#### [What is expected]
Each line of the material below is to be written out exactly. Leave out any picture.

#### [Dataset extract]

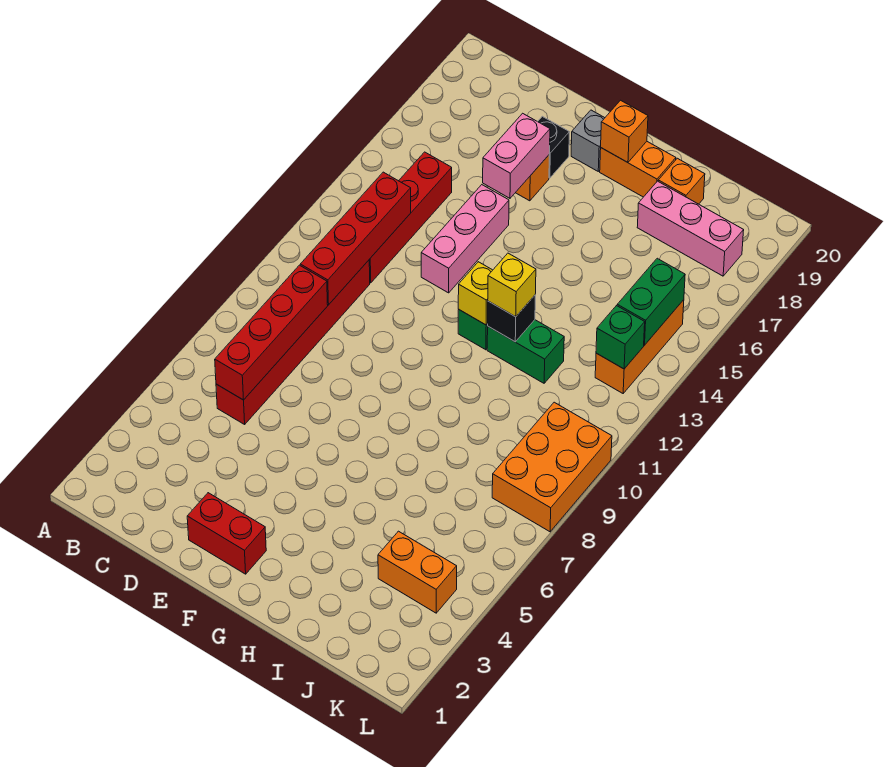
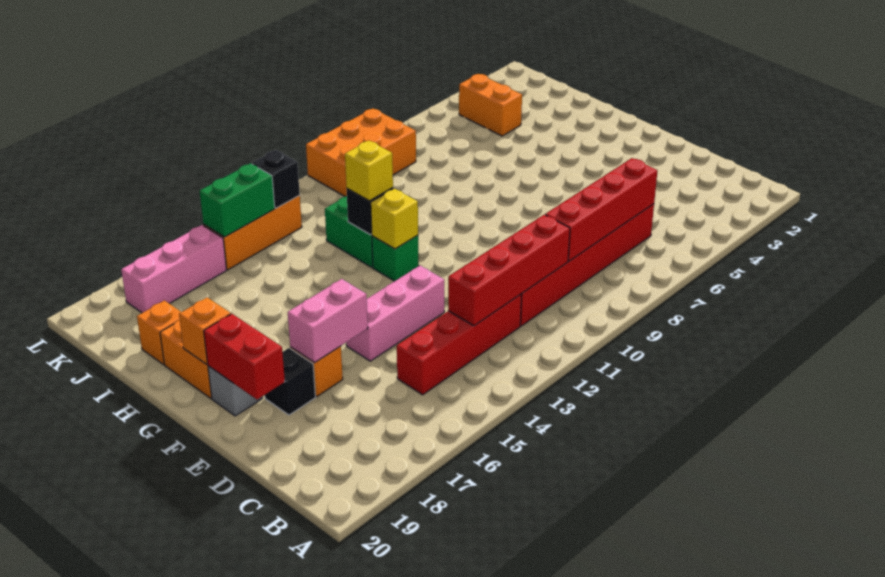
red brick E2:F2 level 1 -> red brick E19:F19 level 2
pink brick I18:K18 level 1 -> pink brick K16:K18 level 1
green brick K13 level 2 -> black brick K13 level 2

#### [Finished exercise]
red brick E2:F2 level 1 -> red brick E19:F19 level 2
pink brick I18:K18 level 1 -> pink brick K16:K18 level 1
green brick K13 level 2 -> black brick K13 level 2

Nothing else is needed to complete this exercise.